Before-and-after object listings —
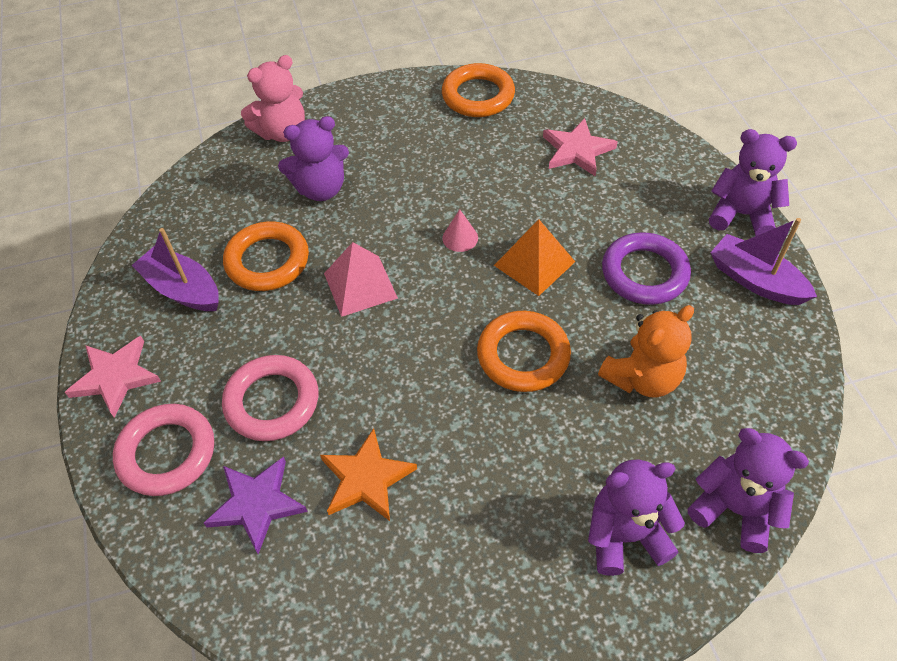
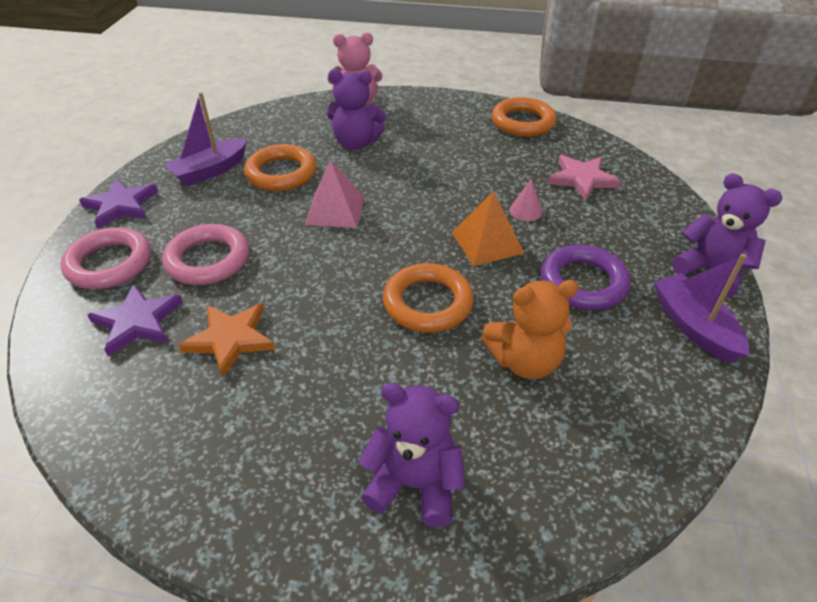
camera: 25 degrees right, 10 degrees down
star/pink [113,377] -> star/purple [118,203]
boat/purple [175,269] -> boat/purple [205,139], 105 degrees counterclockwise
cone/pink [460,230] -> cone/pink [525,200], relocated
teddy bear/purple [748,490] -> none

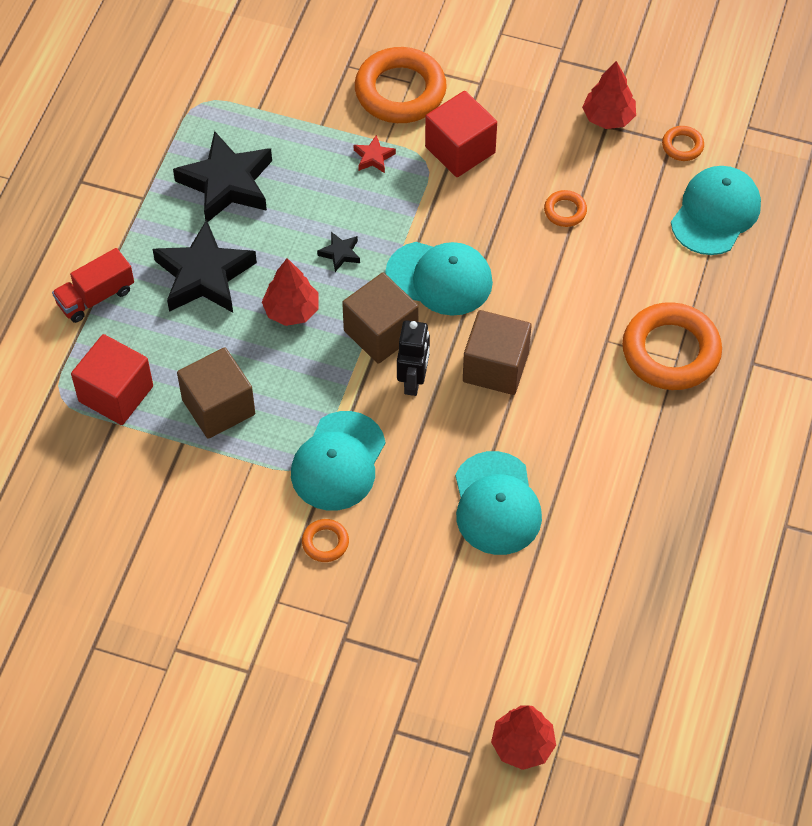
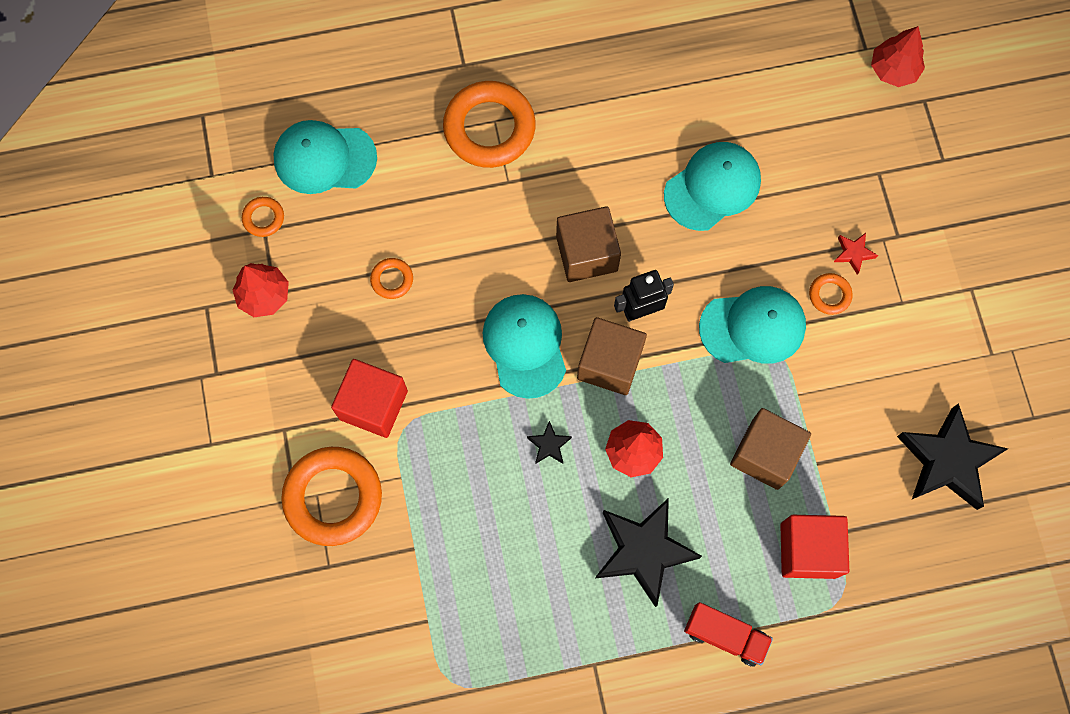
camera: 120 degrees left, 15 degrees up
star/red [375,154] -> star/red [856,254], relocated
star/black [222,176] -> star/black [952,456], relocated

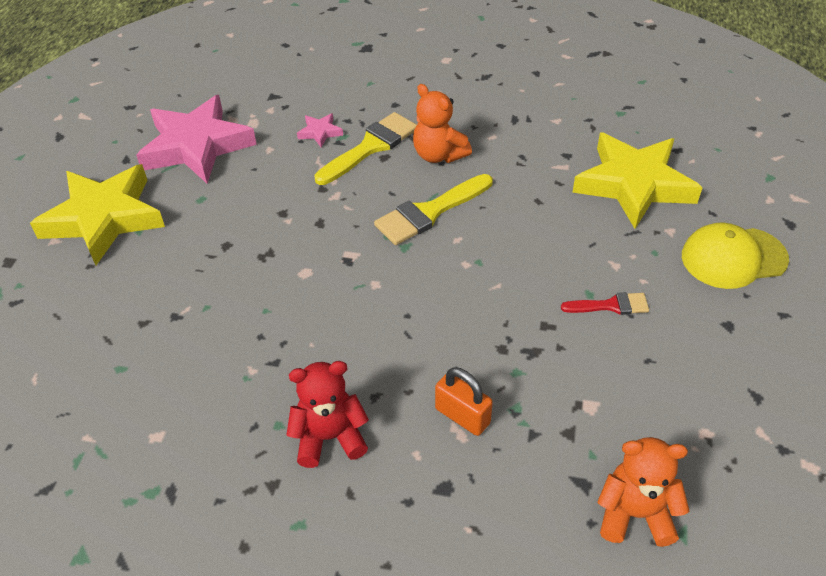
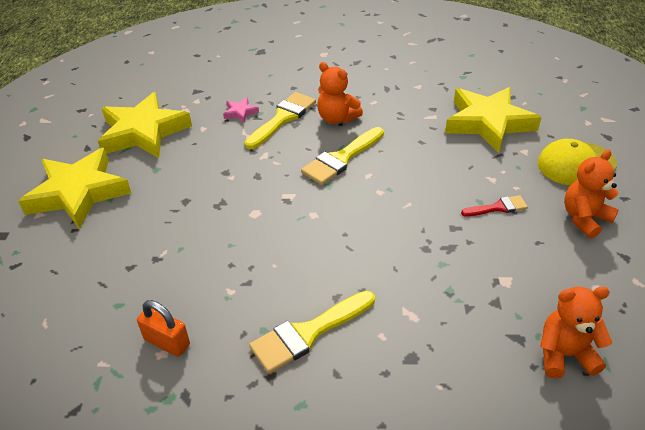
camera: 10 degrees left, 5 degrees down
star/pink [196,139] -> star/yellow [145,125]
padlock/orange [464,401] -> padlock/orange [163,328], relocated
teddy bear/red [327,414] -> brush/yellow [312,332]
none -> teddy bear/orange [591,194]

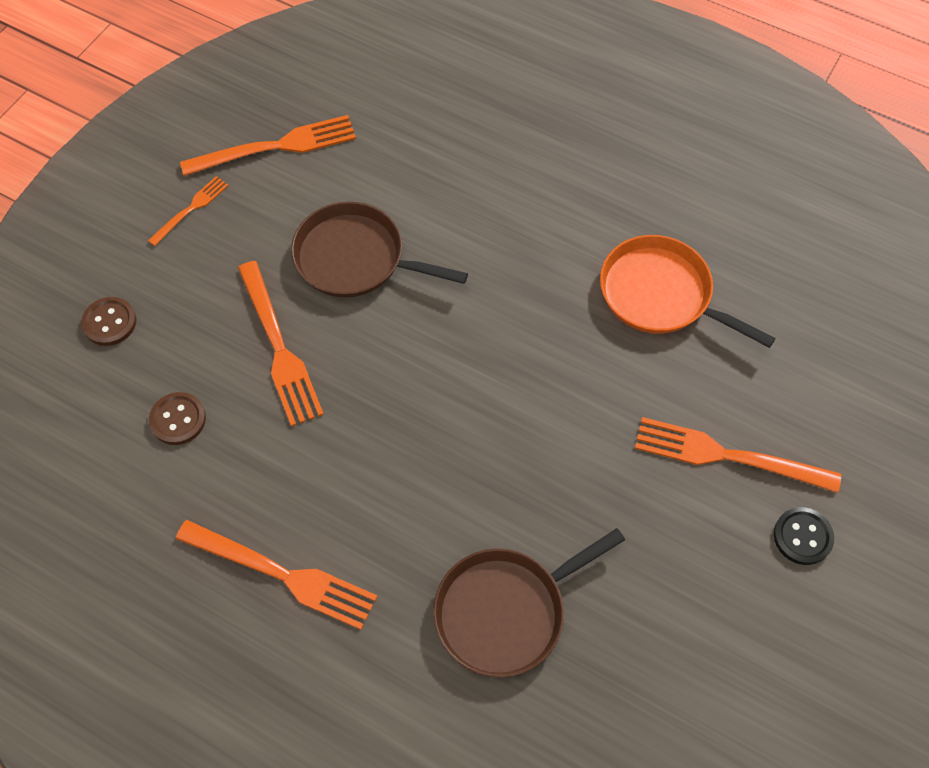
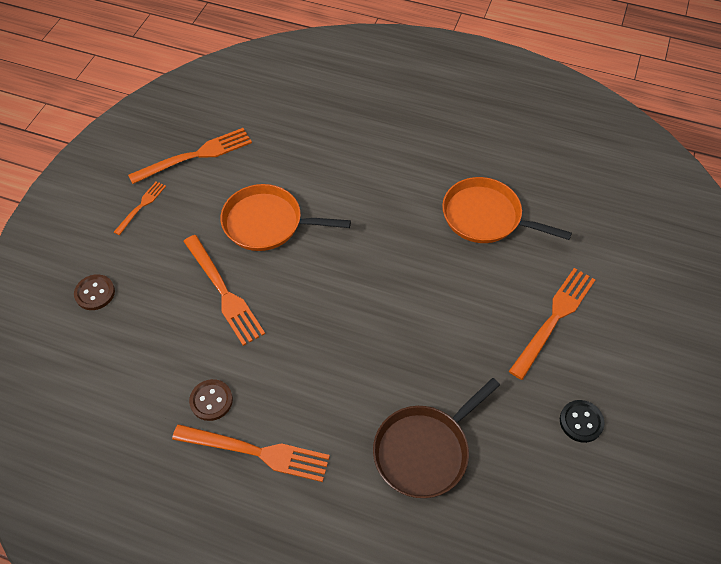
camera: 10 degrees left, 5 degrees down
button/brown [177,418] -> button/brown [211,400], relocated
pan/brown [379,250] -> pan/orange [285,217]
fork/orange [738,455] -> fork/orange [552,324], 120 degrees clockwise
button/black [804,536] -> button/black [582,421], relocated

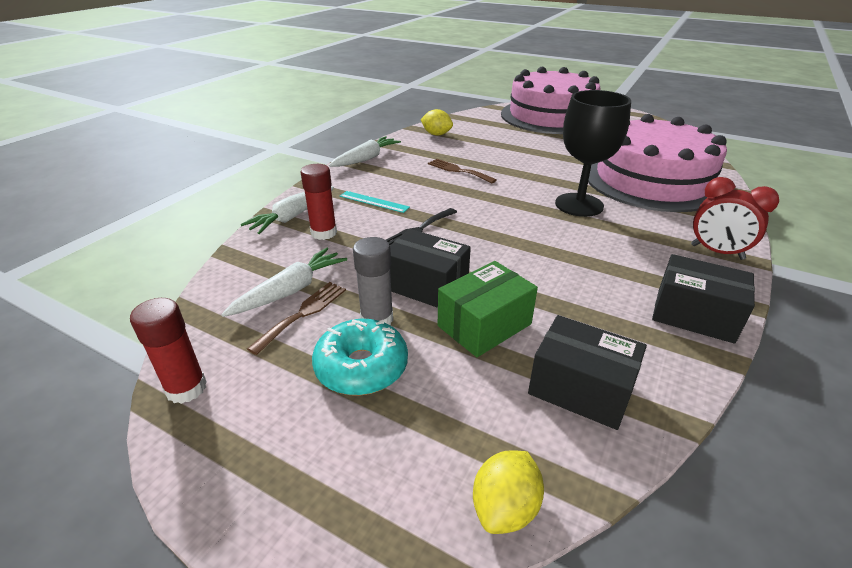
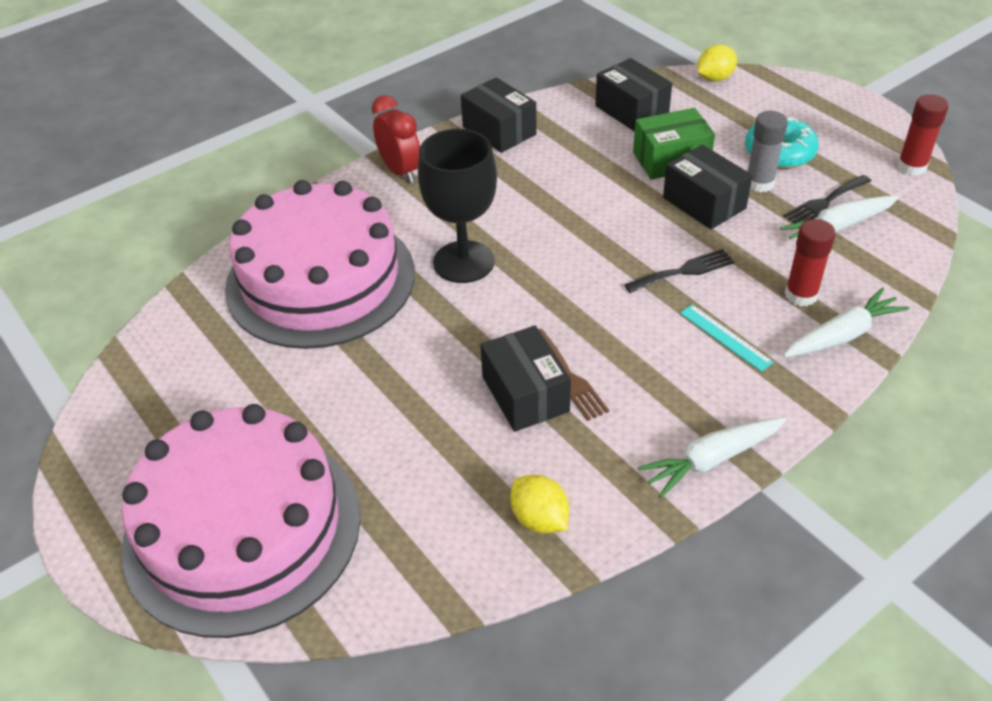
camera: 155 degrees left, 10 degrees up
none -> box/black [525,378]
fork/brown [296,318] -> fork/black [827,199]

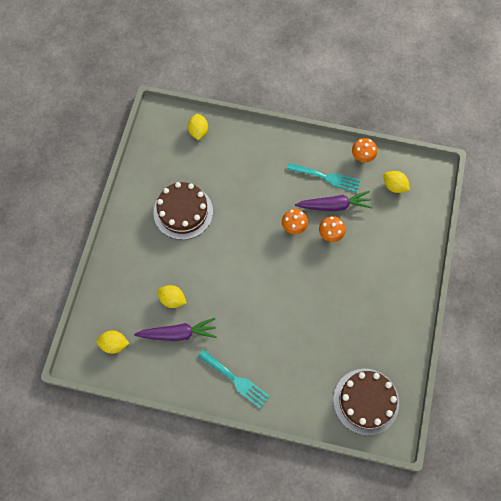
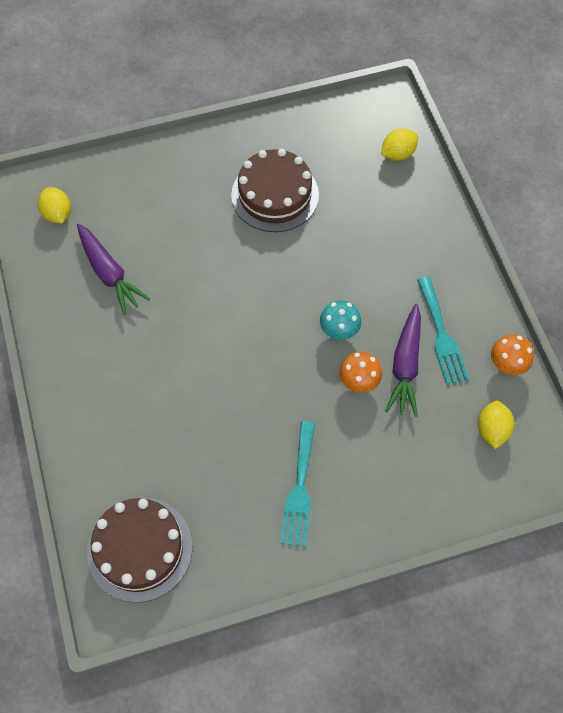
camera: 60 degrees right, 5 degrees down
fork/turquoise [234,379] -> fork/turquoise [298,484], relocated
mushroom/orange [295,221] -> mushroom/turquoise [340,320]
carrot/purple [334,201] -> carrot/purple [403,360], 45 degrees clockwise
lemon/yellow [171,296] -> none

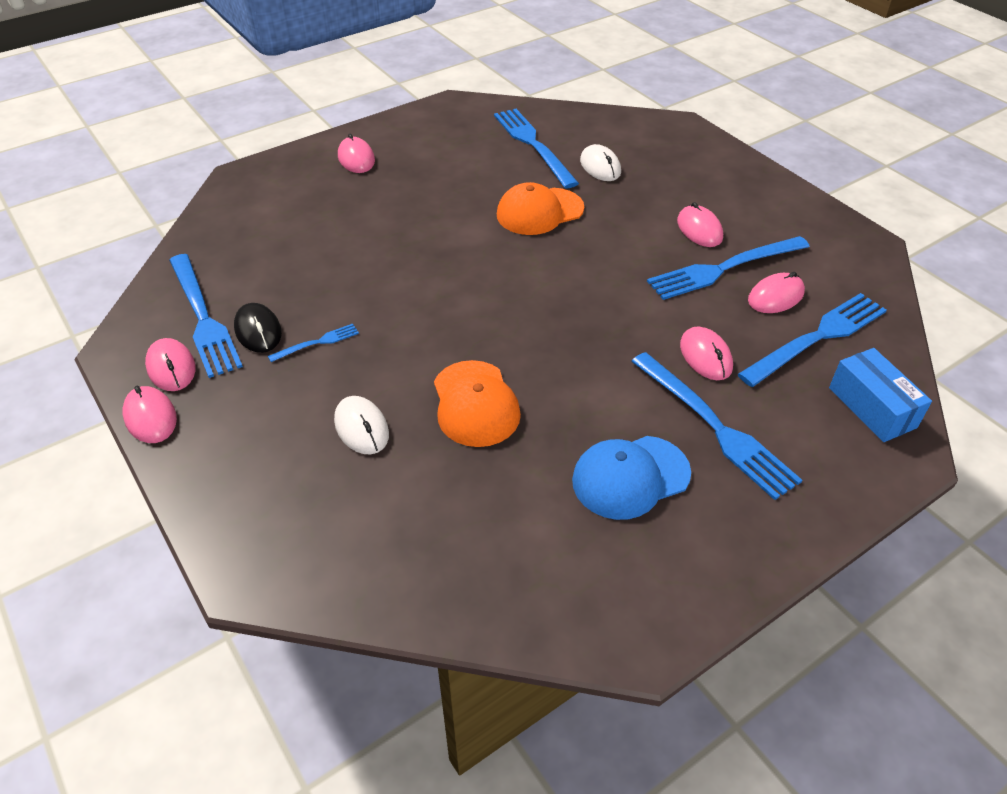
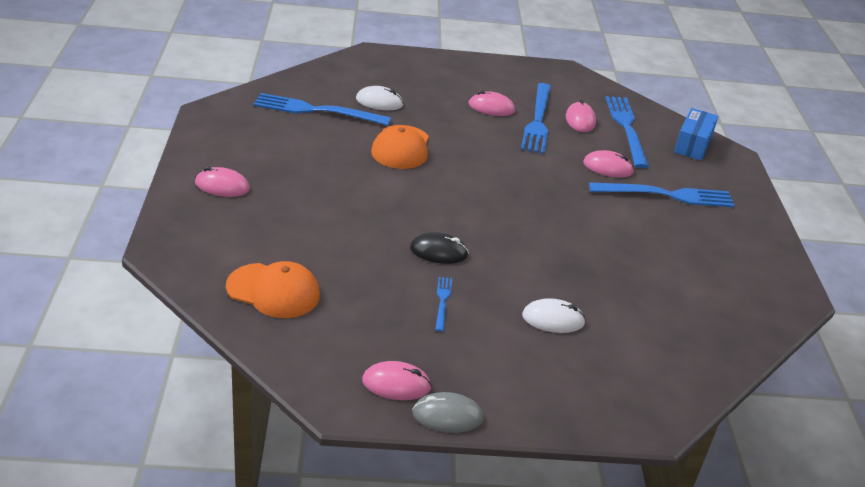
camera: 60 degrees left, 10 degrees down
cap/orange [477,403] -> cap/orange [273,289], relocated
mouse/black [258,328] -> mouse/black [439,248], relocated
mouse/pink [149,414] -> mouse/grey [448,412]
box/blue [880,395] -> box/blue [696,134], 75 degrees counterclockwise
fork/blue [206,316] -> none
cap/blue [631,478] -> none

Your objective —
Word for word, restate the lines above from the line containing "boat/purple [175,269] ->" through the line containing "cone/pink [460,230] ->", with both included and nothing else.

Response to this exercise —
boat/purple [175,269] -> boat/purple [205,139], 105 degrees counterclockwise
cone/pink [460,230] -> cone/pink [525,200], relocated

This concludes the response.